• Requirement: Check every line of the material below for the string "round", and return the ones that have it.

• Data:
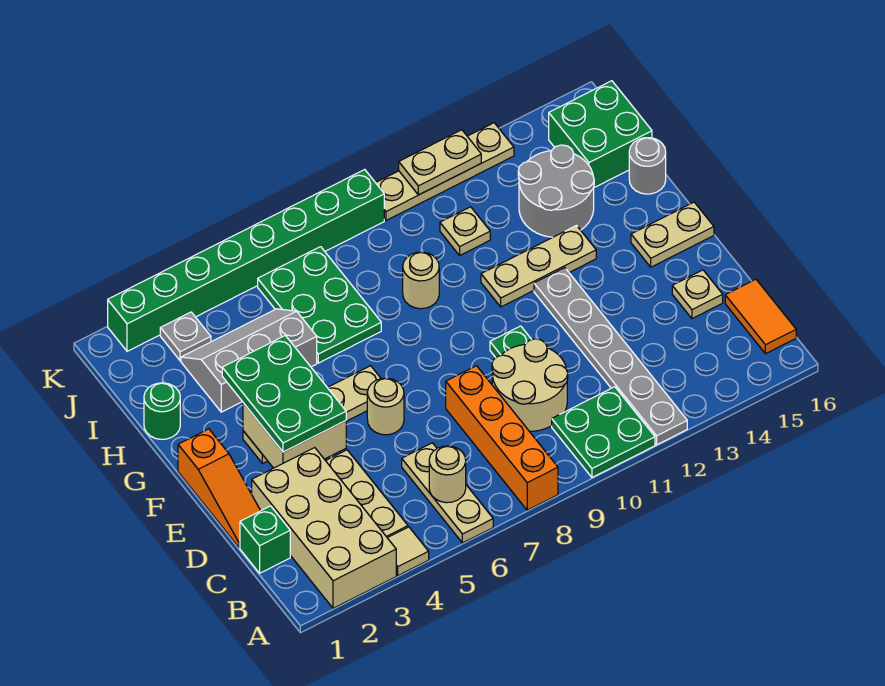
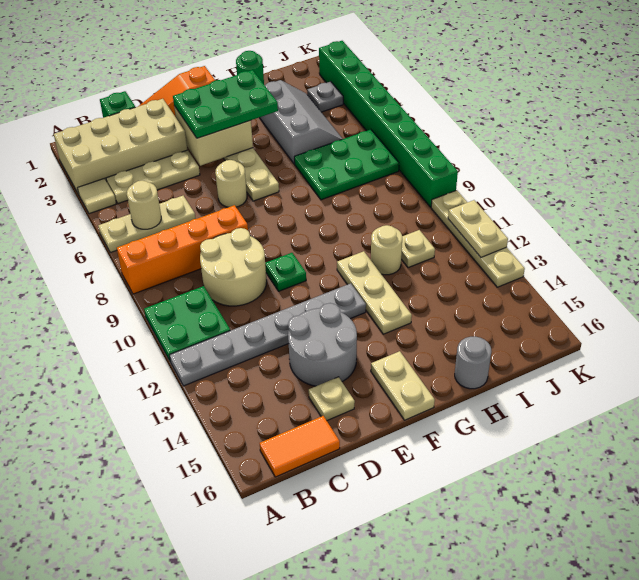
tan round brick H9 level 1 -> tan round brick H11 level 1
grey round brick H13:I14 level 1 -> grey round brick D13:E14 level 1
green brick I15:J16 level 1 -> none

• Answer:
tan round brick H9 level 1 -> tan round brick H11 level 1
grey round brick H13:I14 level 1 -> grey round brick D13:E14 level 1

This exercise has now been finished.